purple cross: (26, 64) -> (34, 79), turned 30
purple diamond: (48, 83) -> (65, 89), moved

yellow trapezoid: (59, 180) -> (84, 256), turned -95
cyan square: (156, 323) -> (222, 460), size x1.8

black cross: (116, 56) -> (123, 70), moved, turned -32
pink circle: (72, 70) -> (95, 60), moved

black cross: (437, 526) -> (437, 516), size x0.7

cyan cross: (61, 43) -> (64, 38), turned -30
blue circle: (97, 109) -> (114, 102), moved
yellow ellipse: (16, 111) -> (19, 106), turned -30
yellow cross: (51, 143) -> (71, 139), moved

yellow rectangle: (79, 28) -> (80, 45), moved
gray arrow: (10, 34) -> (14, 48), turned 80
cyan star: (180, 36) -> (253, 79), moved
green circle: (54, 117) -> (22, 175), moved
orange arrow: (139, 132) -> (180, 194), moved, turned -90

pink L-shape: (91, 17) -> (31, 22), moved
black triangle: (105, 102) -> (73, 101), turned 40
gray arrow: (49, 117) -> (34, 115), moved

* * *

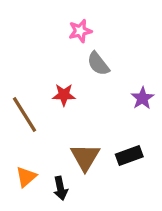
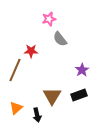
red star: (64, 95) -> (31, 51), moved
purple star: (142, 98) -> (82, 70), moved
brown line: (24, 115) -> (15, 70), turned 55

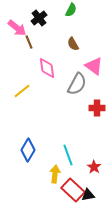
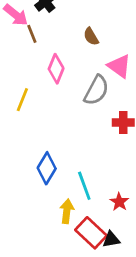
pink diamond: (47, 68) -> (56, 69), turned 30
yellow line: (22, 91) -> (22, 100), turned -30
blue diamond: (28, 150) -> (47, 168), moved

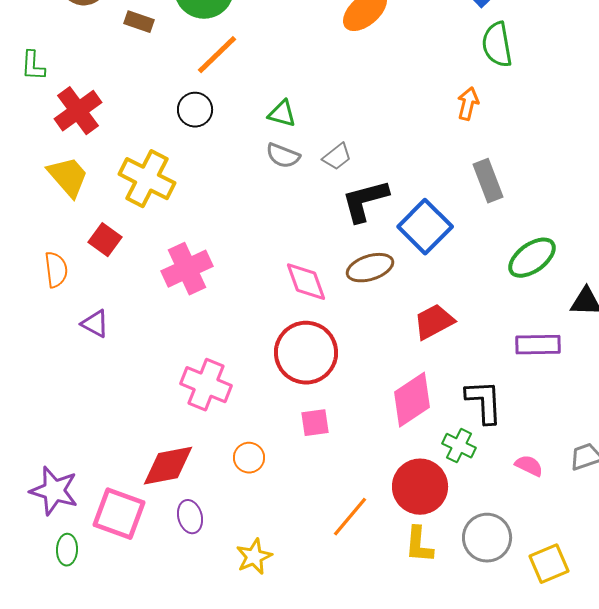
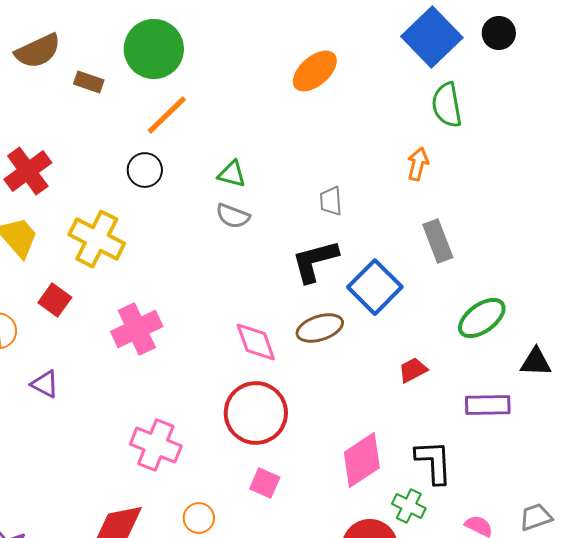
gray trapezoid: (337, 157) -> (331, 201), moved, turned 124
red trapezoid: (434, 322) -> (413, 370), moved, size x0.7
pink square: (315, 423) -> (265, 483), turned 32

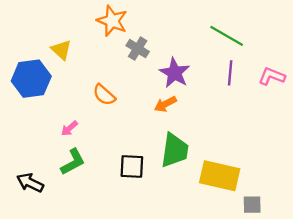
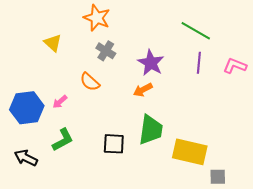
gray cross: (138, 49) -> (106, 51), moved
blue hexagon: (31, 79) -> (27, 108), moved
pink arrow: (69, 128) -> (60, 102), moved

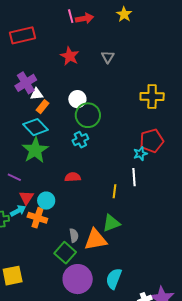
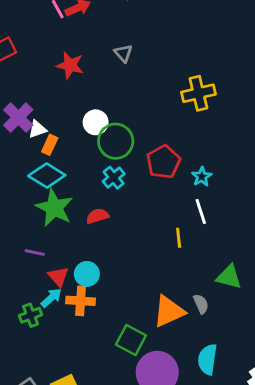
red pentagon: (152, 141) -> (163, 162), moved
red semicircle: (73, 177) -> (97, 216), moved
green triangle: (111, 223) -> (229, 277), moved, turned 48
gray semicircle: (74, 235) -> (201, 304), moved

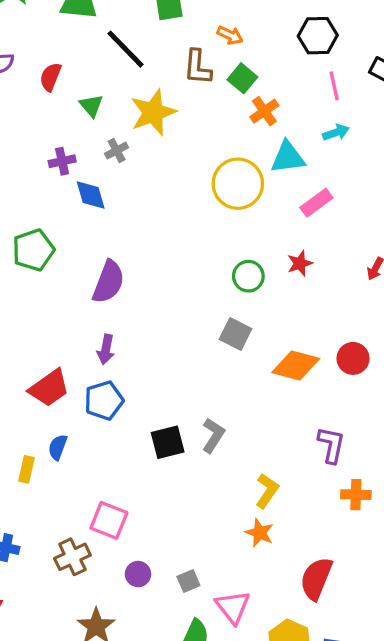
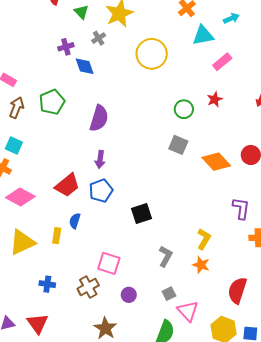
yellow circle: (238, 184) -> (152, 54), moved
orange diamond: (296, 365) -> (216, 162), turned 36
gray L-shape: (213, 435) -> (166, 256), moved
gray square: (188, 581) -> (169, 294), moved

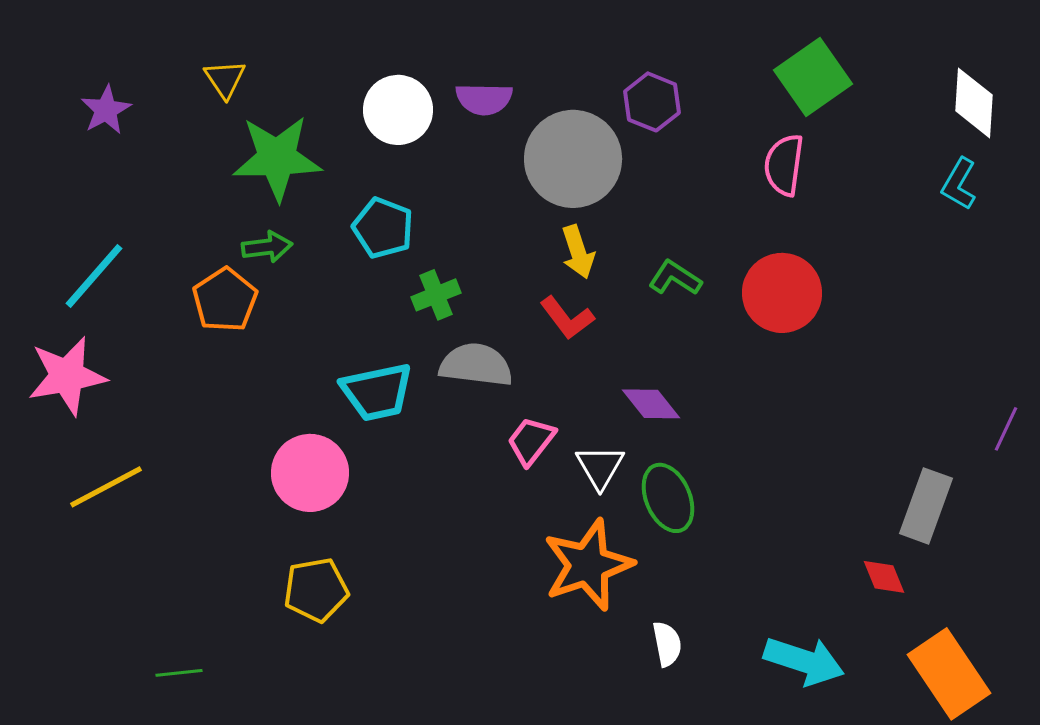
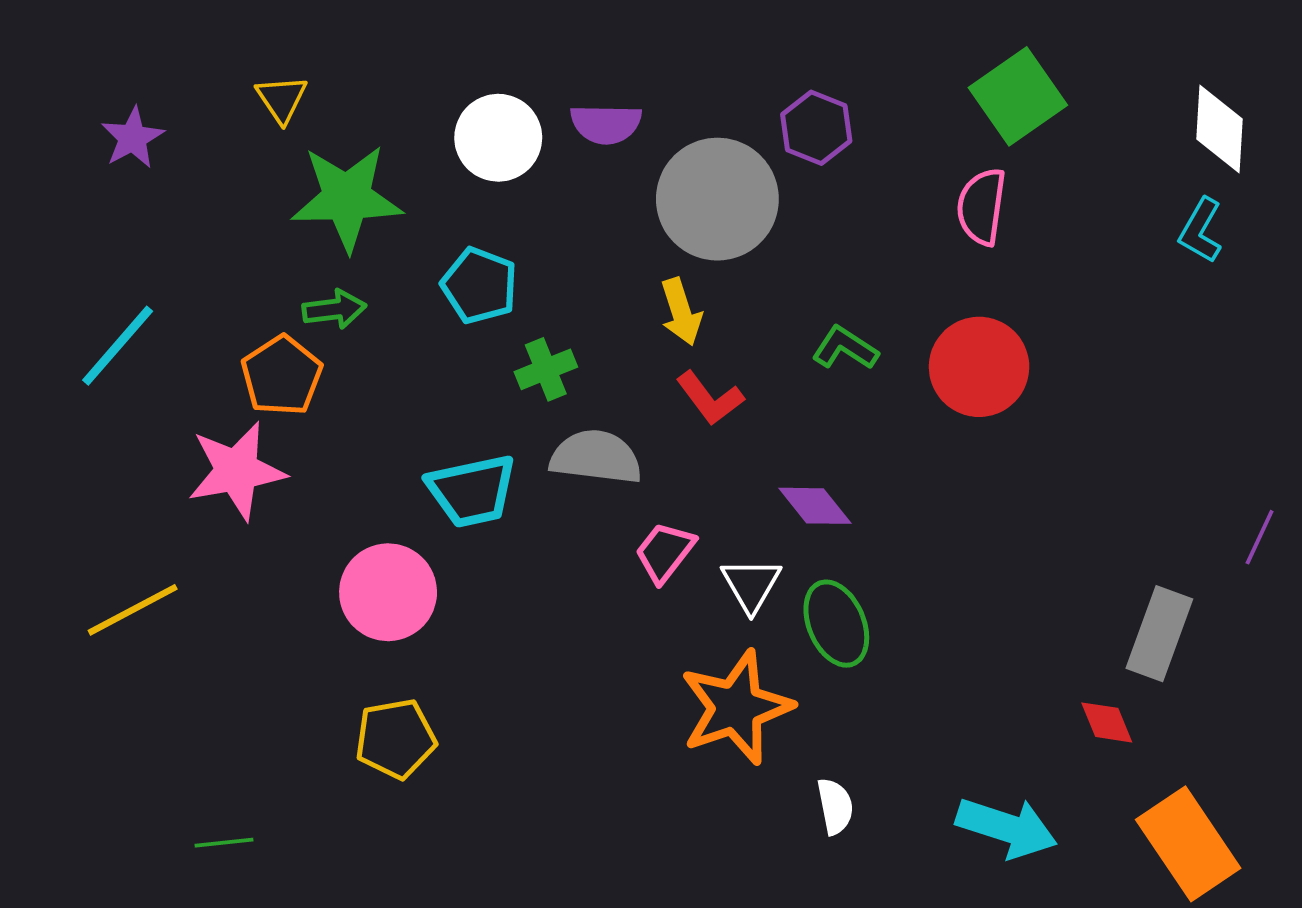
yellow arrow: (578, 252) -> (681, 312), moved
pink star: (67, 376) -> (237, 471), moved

* TRY IT *
Every line above with the string "cyan" in it should be copied into the answer.

* RESULT OF THIS TASK *
cyan square: (156, 323) -> (222, 460), size x1.8
cyan cross: (61, 43) -> (64, 38), turned -30
cyan star: (180, 36) -> (253, 79), moved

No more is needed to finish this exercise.